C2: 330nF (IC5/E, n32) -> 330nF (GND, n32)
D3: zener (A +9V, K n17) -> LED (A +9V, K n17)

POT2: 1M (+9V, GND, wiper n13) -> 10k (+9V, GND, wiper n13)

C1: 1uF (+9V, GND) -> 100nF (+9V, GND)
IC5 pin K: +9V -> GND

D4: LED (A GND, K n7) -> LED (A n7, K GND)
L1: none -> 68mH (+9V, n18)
==
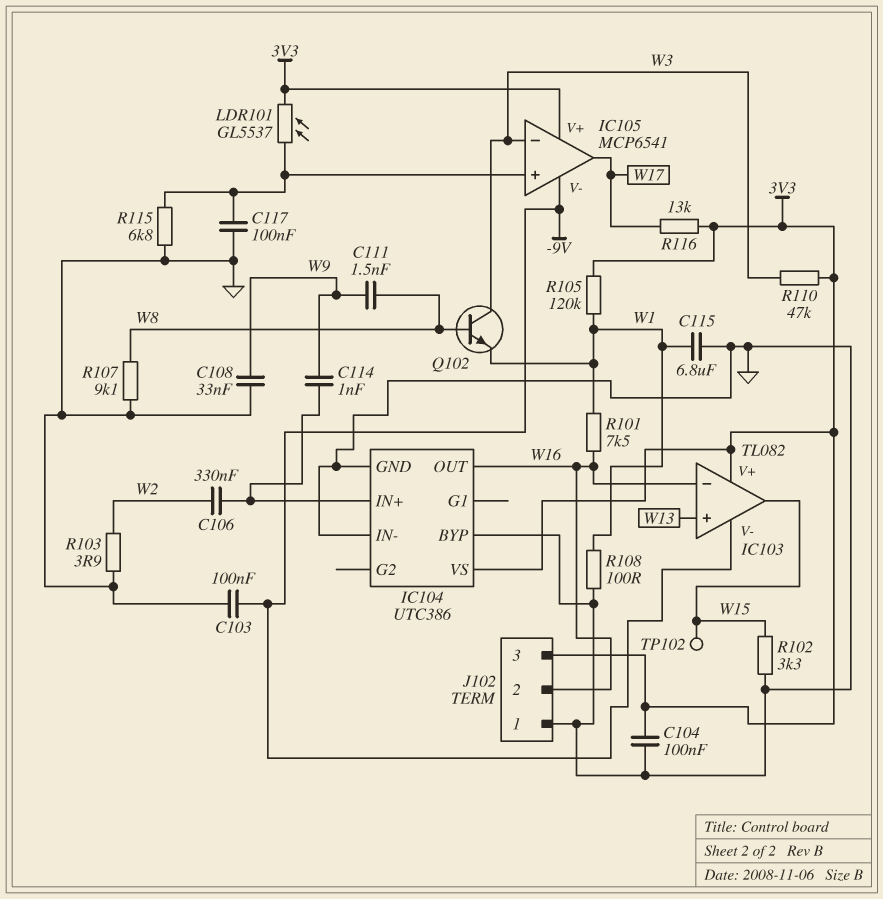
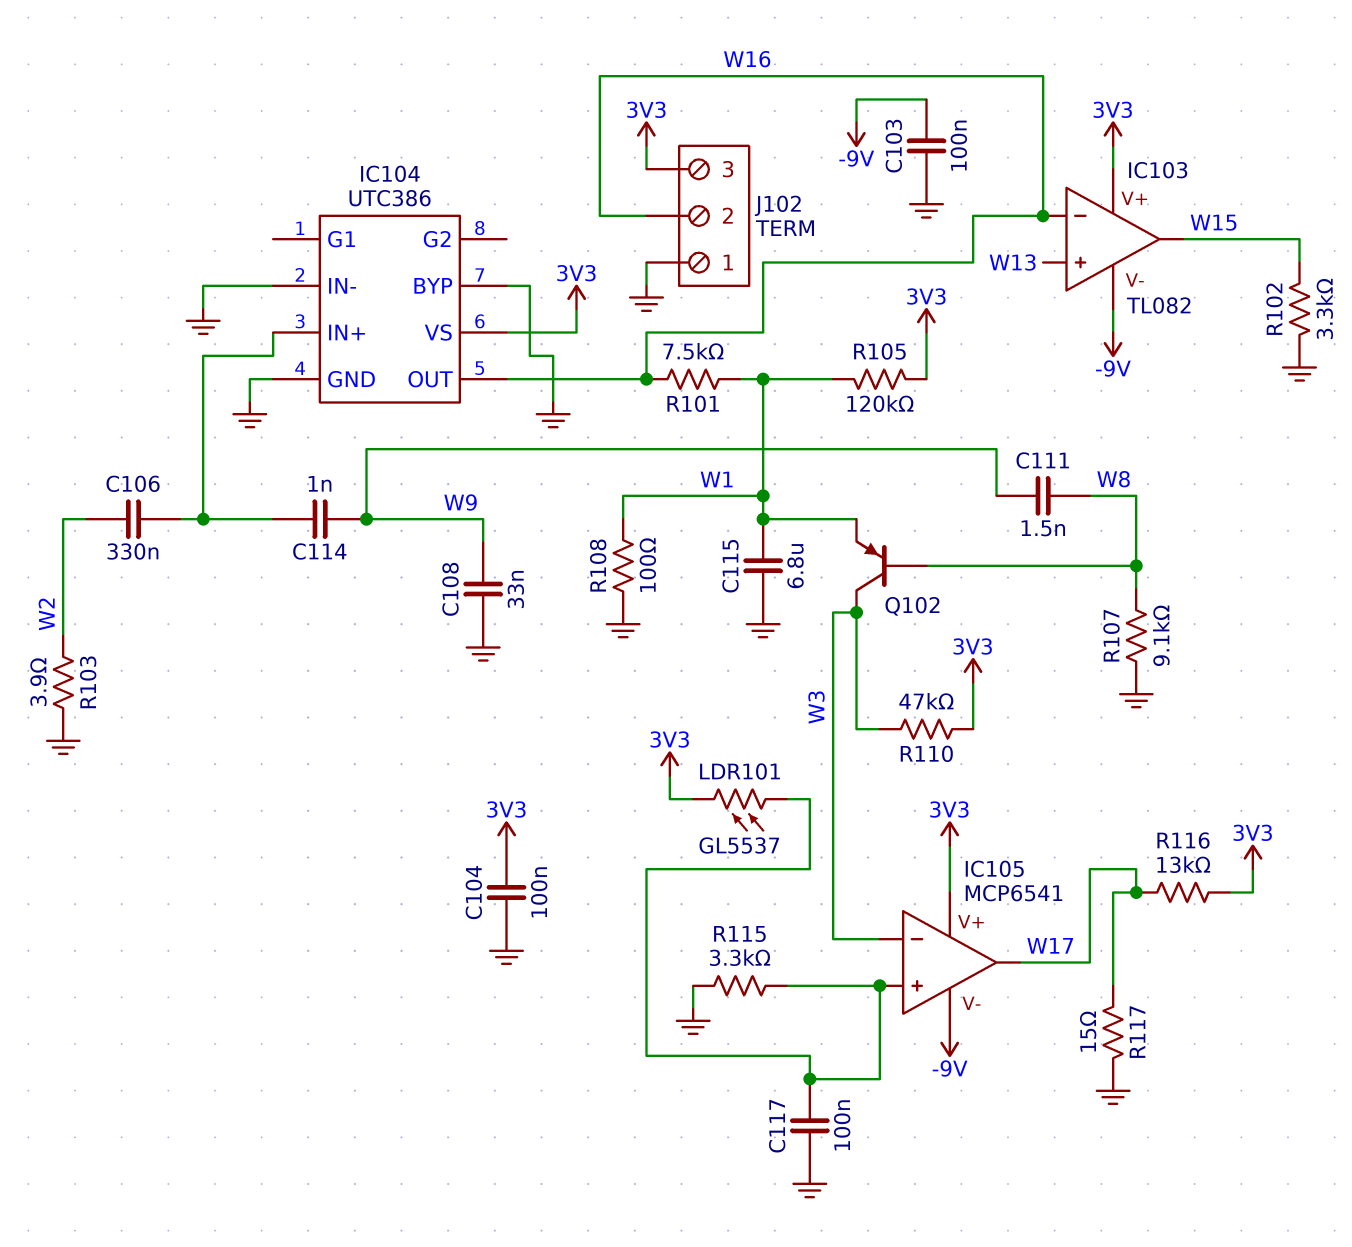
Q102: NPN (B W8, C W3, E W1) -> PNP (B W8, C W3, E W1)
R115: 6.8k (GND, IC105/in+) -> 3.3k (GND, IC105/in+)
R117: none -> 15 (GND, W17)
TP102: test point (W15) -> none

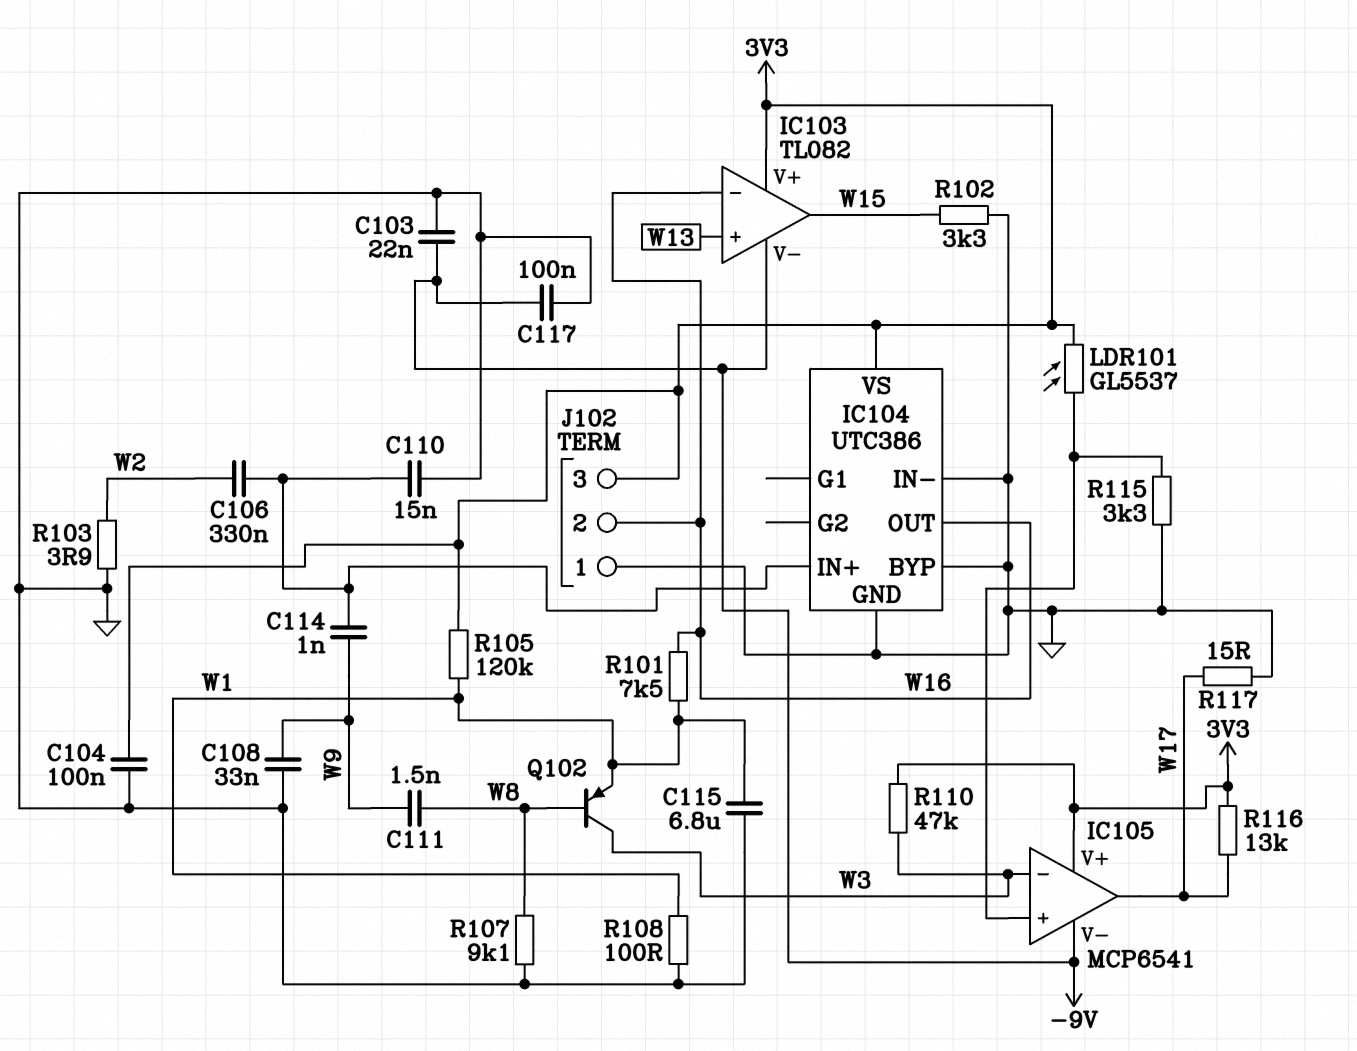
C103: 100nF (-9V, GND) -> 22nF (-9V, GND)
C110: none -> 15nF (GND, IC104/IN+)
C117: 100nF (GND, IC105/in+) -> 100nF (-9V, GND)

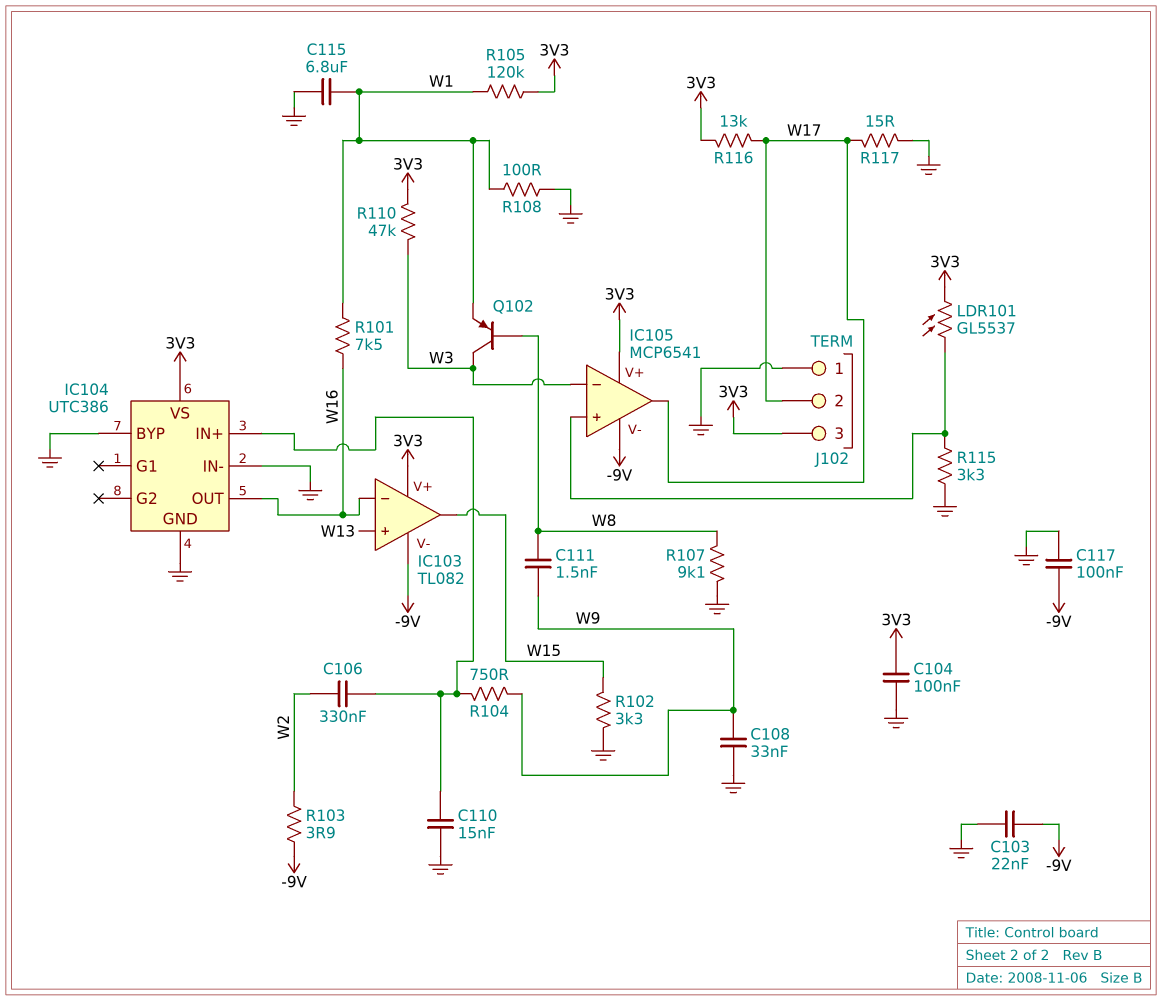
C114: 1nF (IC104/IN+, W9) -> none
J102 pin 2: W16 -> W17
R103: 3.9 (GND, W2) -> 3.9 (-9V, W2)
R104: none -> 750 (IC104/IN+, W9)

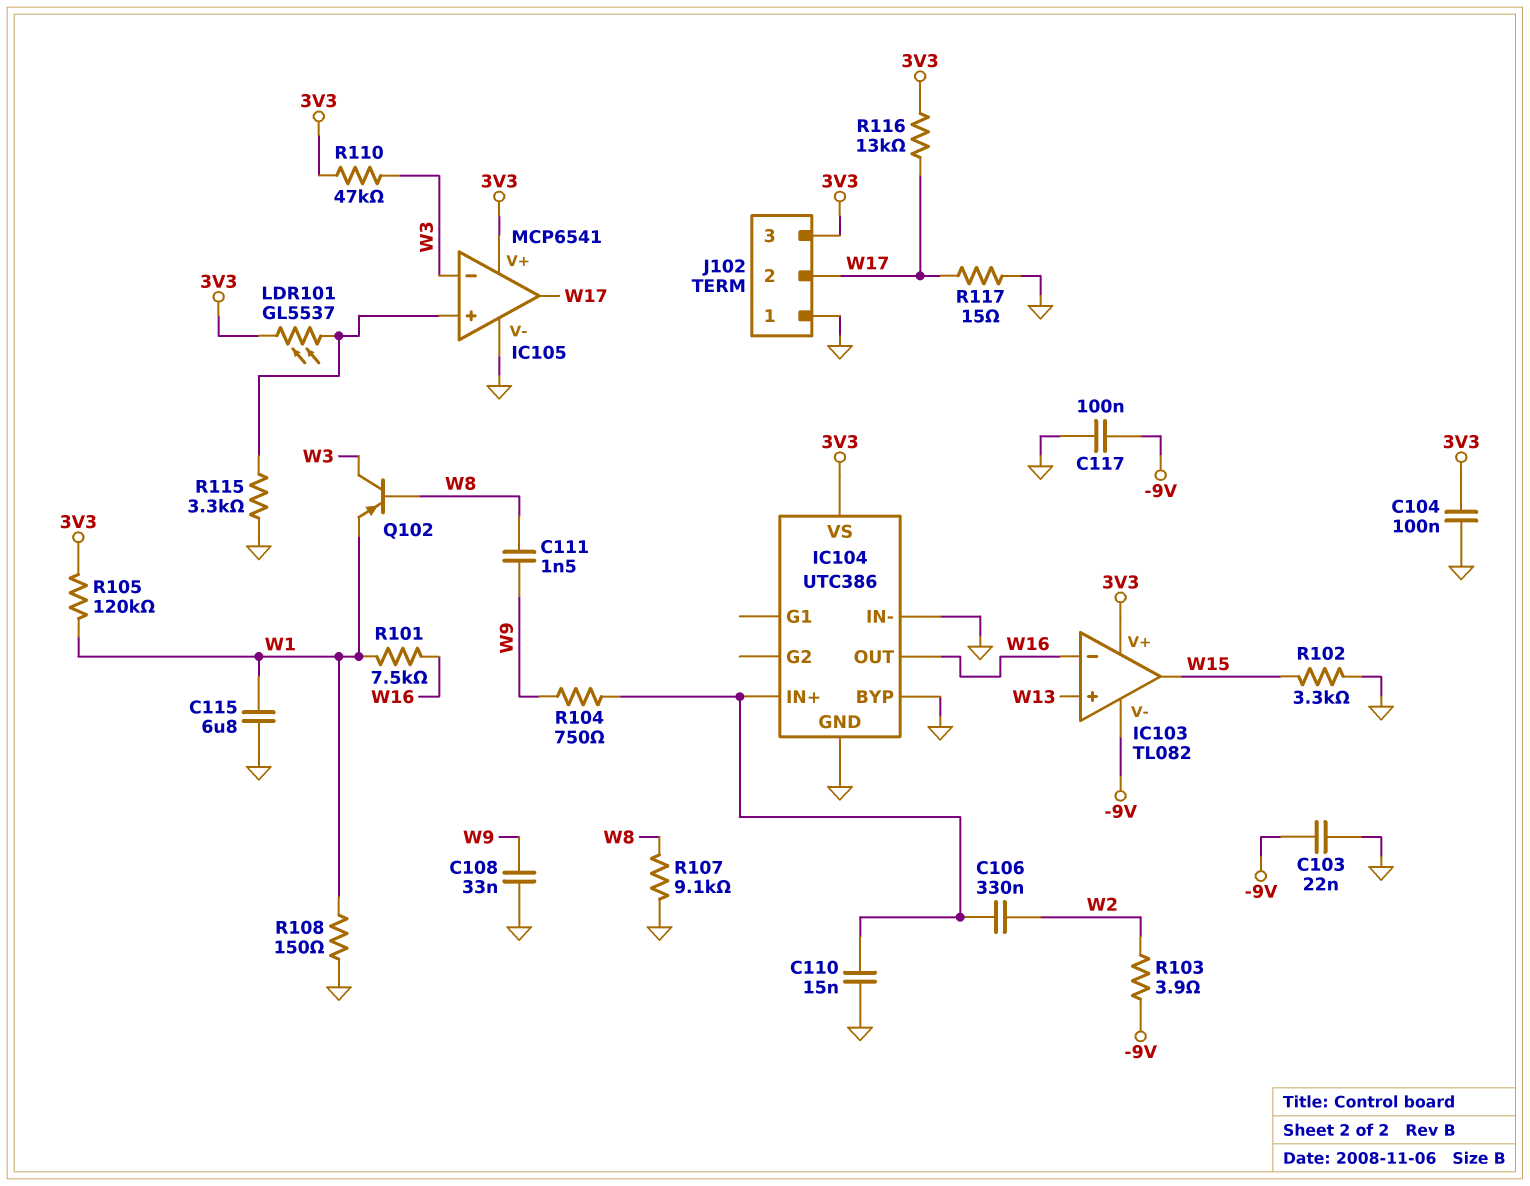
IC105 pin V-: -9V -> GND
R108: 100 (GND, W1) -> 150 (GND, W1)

WHAT TO DO
The output should be exactly the lines above from the line containing "C2: 330nF (IC5/E, n32) -> 330nF (GND, n32)" to the line containing "L1: none -> 68mH (+9V, n18)", inclusive, with no other lines.

SOLUTION
C2: 330nF (IC5/E, n32) -> 330nF (GND, n32)
D3: zener (A +9V, K n17) -> LED (A +9V, K n17)

POT2: 1M (+9V, GND, wiper n13) -> 10k (+9V, GND, wiper n13)

C1: 1uF (+9V, GND) -> 100nF (+9V, GND)
IC5 pin K: +9V -> GND

D4: LED (A GND, K n7) -> LED (A n7, K GND)
L1: none -> 68mH (+9V, n18)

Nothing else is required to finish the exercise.